— Problem to solve —
Could you copy exactly the lines below, beginning at the line with "- insert: hourglass/yellow (555 88 33 56)" and stopping after the line with "- move: domino/grey", with no pictures?

— Stored dataset items —
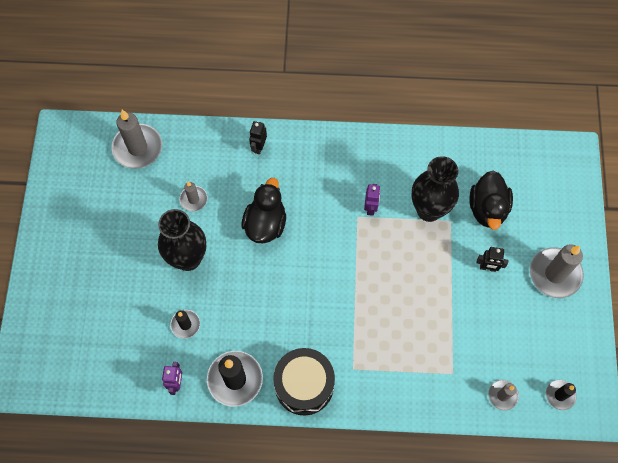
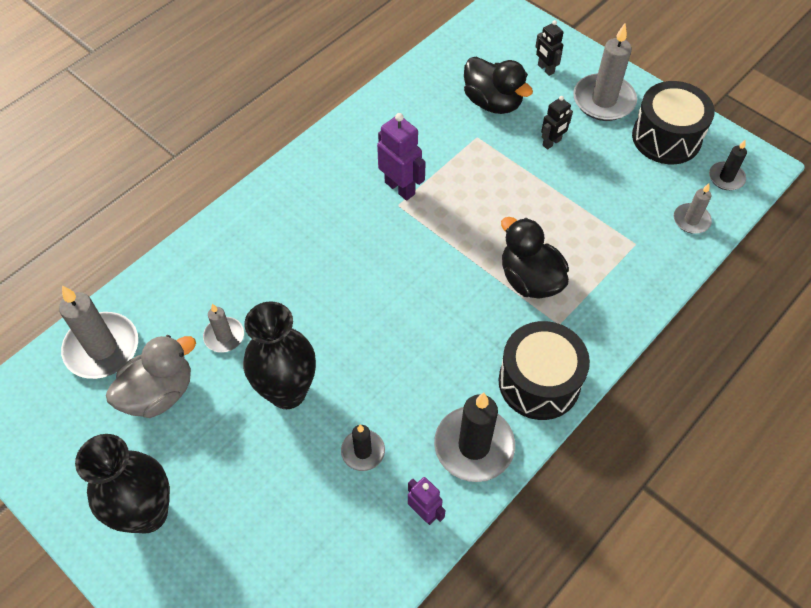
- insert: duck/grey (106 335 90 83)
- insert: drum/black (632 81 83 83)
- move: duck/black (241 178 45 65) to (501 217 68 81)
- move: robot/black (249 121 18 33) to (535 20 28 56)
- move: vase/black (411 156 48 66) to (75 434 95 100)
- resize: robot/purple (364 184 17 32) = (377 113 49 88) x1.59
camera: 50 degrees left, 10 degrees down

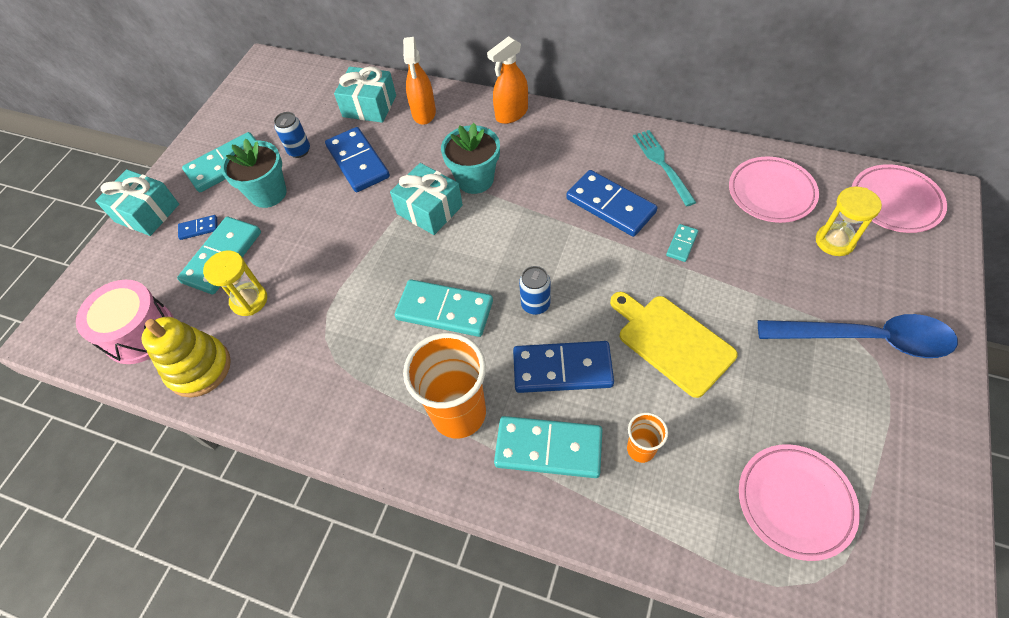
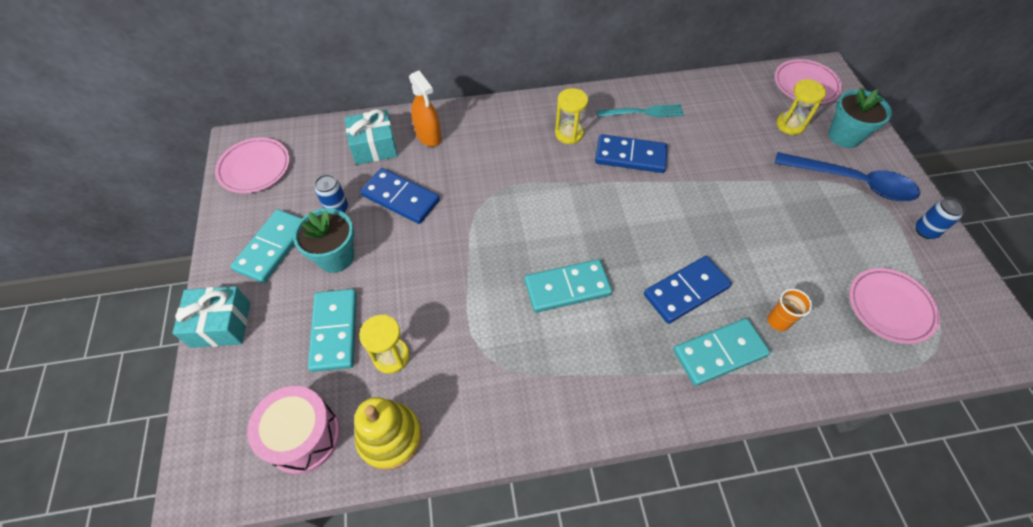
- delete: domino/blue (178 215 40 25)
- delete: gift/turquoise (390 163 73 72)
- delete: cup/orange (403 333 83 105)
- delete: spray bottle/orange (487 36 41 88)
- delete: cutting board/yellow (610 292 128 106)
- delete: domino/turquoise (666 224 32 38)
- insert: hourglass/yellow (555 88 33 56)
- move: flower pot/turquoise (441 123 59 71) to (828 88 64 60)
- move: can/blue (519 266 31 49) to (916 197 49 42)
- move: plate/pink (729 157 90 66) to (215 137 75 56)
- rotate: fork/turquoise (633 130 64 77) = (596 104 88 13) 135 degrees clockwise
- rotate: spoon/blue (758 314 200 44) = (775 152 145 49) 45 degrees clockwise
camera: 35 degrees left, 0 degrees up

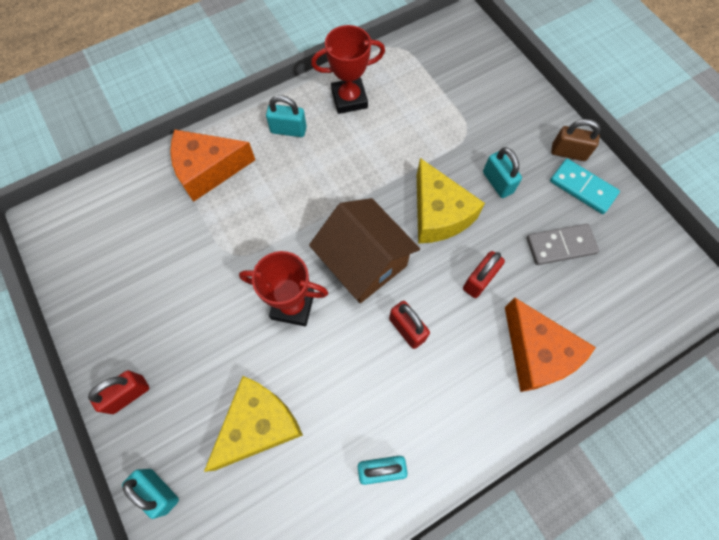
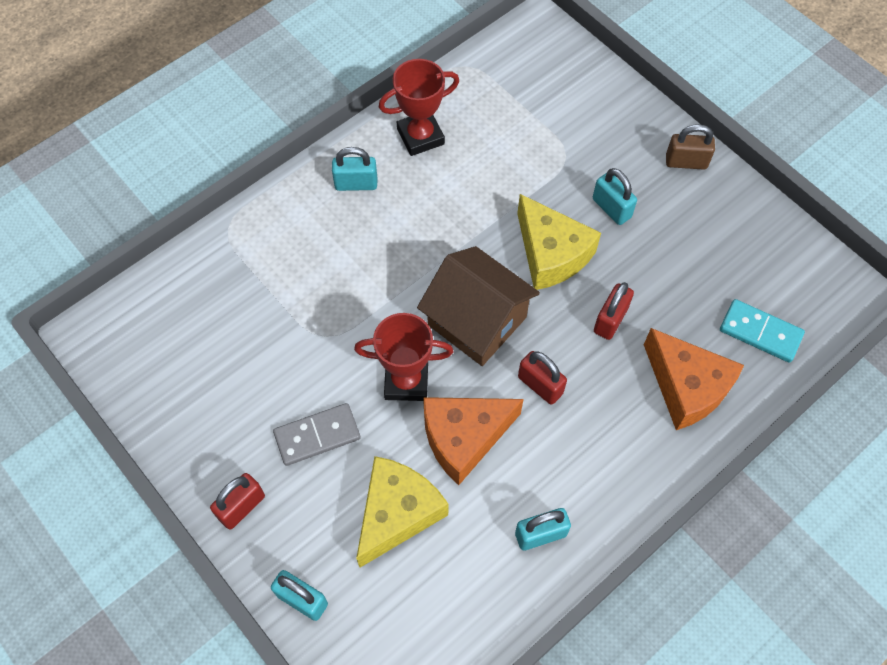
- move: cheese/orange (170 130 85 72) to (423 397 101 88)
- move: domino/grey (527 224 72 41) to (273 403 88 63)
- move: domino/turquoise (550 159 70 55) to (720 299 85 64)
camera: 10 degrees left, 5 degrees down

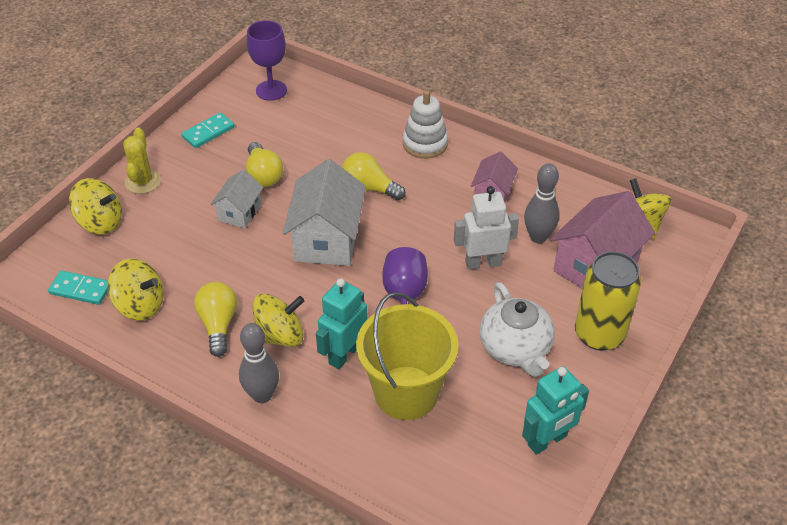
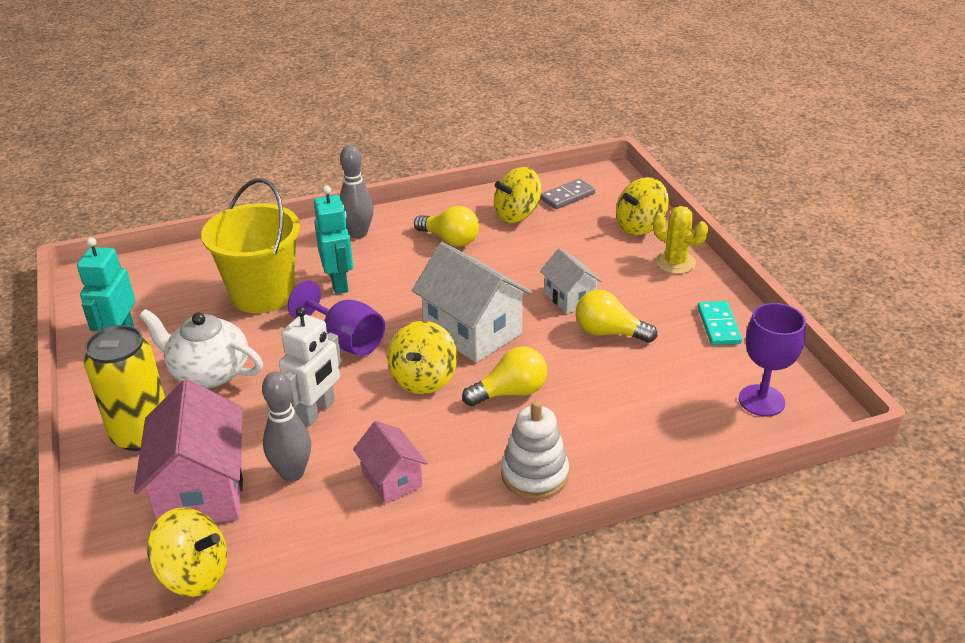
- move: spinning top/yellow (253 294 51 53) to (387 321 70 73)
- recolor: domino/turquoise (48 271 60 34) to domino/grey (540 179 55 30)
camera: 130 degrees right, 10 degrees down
...
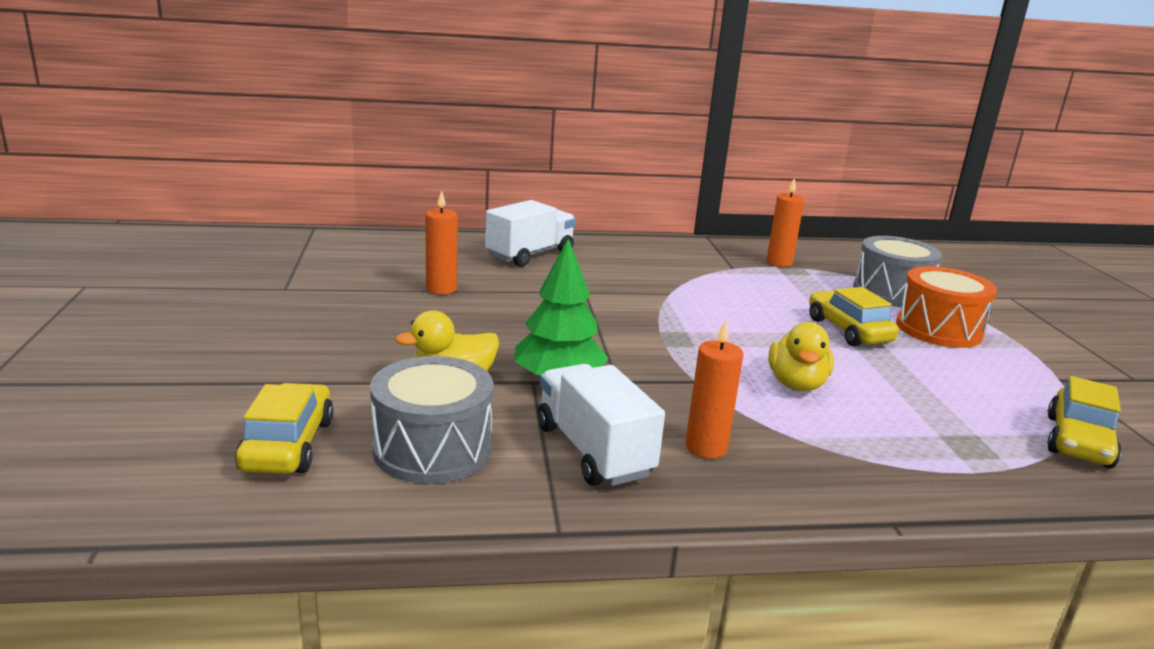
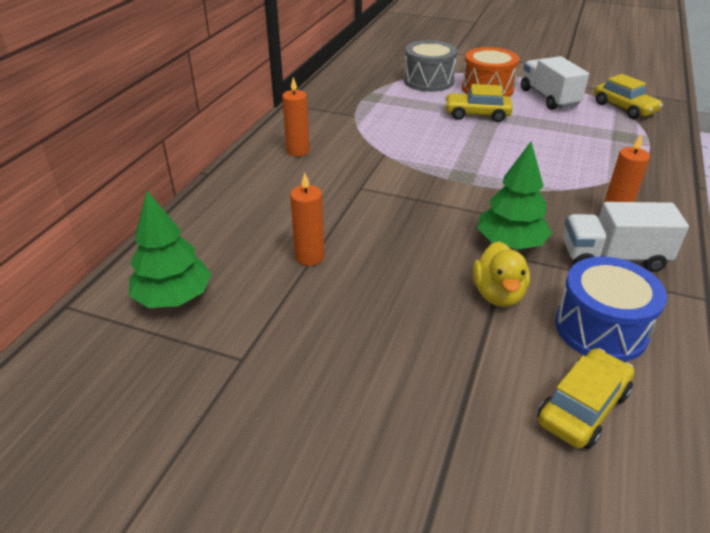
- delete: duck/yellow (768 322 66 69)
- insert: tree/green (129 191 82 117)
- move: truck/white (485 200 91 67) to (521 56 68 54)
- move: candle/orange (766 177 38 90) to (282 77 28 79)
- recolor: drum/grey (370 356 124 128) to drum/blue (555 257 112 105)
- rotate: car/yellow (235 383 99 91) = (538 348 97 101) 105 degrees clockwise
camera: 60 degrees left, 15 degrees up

— Result of this exercise —
- insert: hourglass/yellow (555 88 33 56)
- move: flower pot/turquoise (441 123 59 71) to (828 88 64 60)
- move: can/blue (519 266 31 49) to (916 197 49 42)
- move: plate/pink (729 157 90 66) to (215 137 75 56)
- rotate: fork/turquoise (633 130 64 77) = (596 104 88 13) 135 degrees clockwise
- rotate: spoon/blue (758 314 200 44) = (775 152 145 49) 45 degrees clockwise
camera: 35 degrees left, 0 degrees up

- move: cheese/orange (170 130 85 72) to (423 397 101 88)
- move: domino/grey (527 224 72 41) to (273 403 88 63)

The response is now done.